[Task directions] Repeat exactly, and only, the lines from the one containing "DRIVER2 pin IN1: A4 -> D9" through the end of the records.
─── Supplied entries
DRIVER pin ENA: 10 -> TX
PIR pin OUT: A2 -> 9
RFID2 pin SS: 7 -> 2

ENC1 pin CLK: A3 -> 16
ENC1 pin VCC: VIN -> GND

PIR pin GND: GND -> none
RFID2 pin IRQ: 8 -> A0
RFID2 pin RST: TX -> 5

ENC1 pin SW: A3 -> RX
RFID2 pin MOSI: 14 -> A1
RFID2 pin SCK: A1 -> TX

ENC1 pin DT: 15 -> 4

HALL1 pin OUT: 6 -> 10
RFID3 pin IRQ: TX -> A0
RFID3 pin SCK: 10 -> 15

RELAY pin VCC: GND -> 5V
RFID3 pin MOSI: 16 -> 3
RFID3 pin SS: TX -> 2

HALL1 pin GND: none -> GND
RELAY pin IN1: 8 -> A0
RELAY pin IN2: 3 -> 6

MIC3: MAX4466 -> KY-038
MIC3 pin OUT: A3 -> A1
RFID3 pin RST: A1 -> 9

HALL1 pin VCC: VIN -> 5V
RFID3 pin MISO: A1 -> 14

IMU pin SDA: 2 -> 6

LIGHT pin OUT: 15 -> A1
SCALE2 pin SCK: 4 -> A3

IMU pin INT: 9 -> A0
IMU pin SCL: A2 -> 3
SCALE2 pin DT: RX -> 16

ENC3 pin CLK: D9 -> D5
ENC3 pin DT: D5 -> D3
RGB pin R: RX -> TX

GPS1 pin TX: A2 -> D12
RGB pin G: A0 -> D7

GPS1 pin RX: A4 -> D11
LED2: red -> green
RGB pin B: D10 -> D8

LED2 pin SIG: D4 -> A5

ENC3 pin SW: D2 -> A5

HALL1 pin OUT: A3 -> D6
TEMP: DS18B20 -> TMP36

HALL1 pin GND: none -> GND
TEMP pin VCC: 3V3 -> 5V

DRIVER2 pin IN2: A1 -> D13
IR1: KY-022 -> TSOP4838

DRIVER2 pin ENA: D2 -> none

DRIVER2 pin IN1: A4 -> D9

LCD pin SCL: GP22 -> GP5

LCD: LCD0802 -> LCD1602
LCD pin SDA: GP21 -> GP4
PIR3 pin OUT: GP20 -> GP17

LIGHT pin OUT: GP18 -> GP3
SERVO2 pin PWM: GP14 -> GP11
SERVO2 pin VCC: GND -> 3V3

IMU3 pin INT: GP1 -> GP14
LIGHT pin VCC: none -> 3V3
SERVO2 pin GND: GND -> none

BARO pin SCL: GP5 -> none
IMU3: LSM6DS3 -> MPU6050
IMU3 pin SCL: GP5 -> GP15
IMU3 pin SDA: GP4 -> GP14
──────
[Written response]
DRIVER2 pin IN1: A4 -> D9

LCD pin SCL: GP22 -> GP5

LCD: LCD0802 -> LCD1602
LCD pin SDA: GP21 -> GP4
PIR3 pin OUT: GP20 -> GP17

LIGHT pin OUT: GP18 -> GP3
SERVO2 pin PWM: GP14 -> GP11
SERVO2 pin VCC: GND -> 3V3

IMU3 pin INT: GP1 -> GP14
LIGHT pin VCC: none -> 3V3
SERVO2 pin GND: GND -> none

BARO pin SCL: GP5 -> none
IMU3: LSM6DS3 -> MPU6050
IMU3 pin SCL: GP5 -> GP15
IMU3 pin SDA: GP4 -> GP14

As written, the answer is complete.